> _Material a processar_

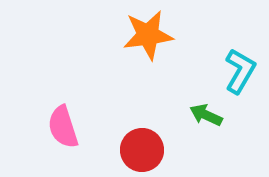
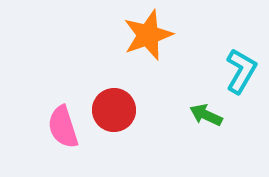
orange star: rotated 12 degrees counterclockwise
cyan L-shape: moved 1 px right
red circle: moved 28 px left, 40 px up
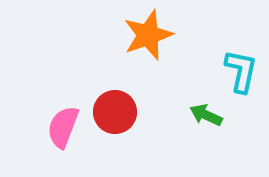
cyan L-shape: rotated 18 degrees counterclockwise
red circle: moved 1 px right, 2 px down
pink semicircle: rotated 39 degrees clockwise
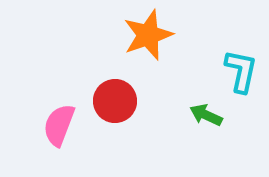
red circle: moved 11 px up
pink semicircle: moved 4 px left, 2 px up
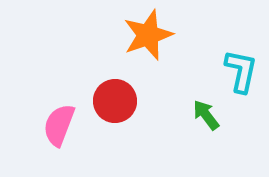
green arrow: rotated 28 degrees clockwise
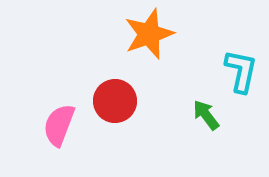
orange star: moved 1 px right, 1 px up
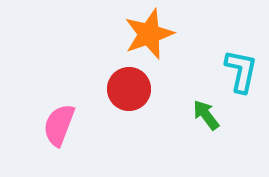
red circle: moved 14 px right, 12 px up
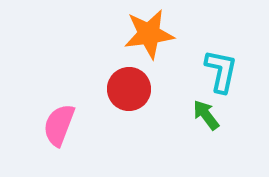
orange star: rotated 12 degrees clockwise
cyan L-shape: moved 20 px left
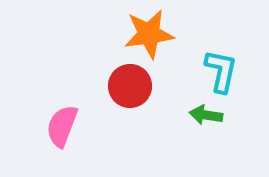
red circle: moved 1 px right, 3 px up
green arrow: rotated 44 degrees counterclockwise
pink semicircle: moved 3 px right, 1 px down
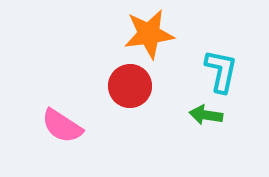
pink semicircle: rotated 78 degrees counterclockwise
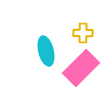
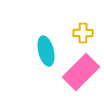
pink rectangle: moved 4 px down
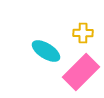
cyan ellipse: rotated 44 degrees counterclockwise
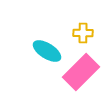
cyan ellipse: moved 1 px right
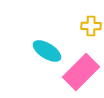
yellow cross: moved 8 px right, 7 px up
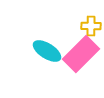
pink rectangle: moved 18 px up
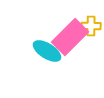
pink rectangle: moved 11 px left, 17 px up
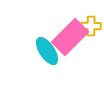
cyan ellipse: rotated 24 degrees clockwise
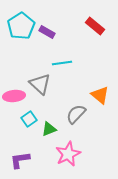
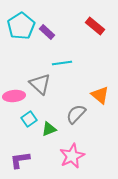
purple rectangle: rotated 14 degrees clockwise
pink star: moved 4 px right, 2 px down
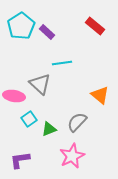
pink ellipse: rotated 15 degrees clockwise
gray semicircle: moved 1 px right, 8 px down
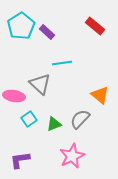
gray semicircle: moved 3 px right, 3 px up
green triangle: moved 5 px right, 5 px up
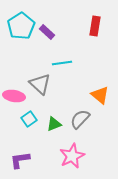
red rectangle: rotated 60 degrees clockwise
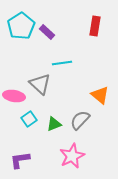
gray semicircle: moved 1 px down
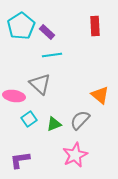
red rectangle: rotated 12 degrees counterclockwise
cyan line: moved 10 px left, 8 px up
pink star: moved 3 px right, 1 px up
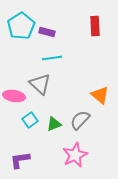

> _Enunciado da tarefa_
Reescreva o trecho de "orange star: rotated 12 degrees clockwise" até "cyan ellipse: moved 1 px right", ambos incluídos, trocando "semicircle" por "half-circle" e mantendo todo o resto igual. Deixe as imagens de fora da resposta.

> _Resolução_
orange star: rotated 12 degrees clockwise
cyan L-shape: moved 20 px left
red circle: moved 1 px right, 3 px up
green arrow: rotated 44 degrees counterclockwise
pink half-circle: moved 3 px right, 1 px down
pink half-circle: rotated 78 degrees counterclockwise
pink rectangle: moved 4 px down
cyan ellipse: rotated 44 degrees counterclockwise
cyan ellipse: moved 1 px right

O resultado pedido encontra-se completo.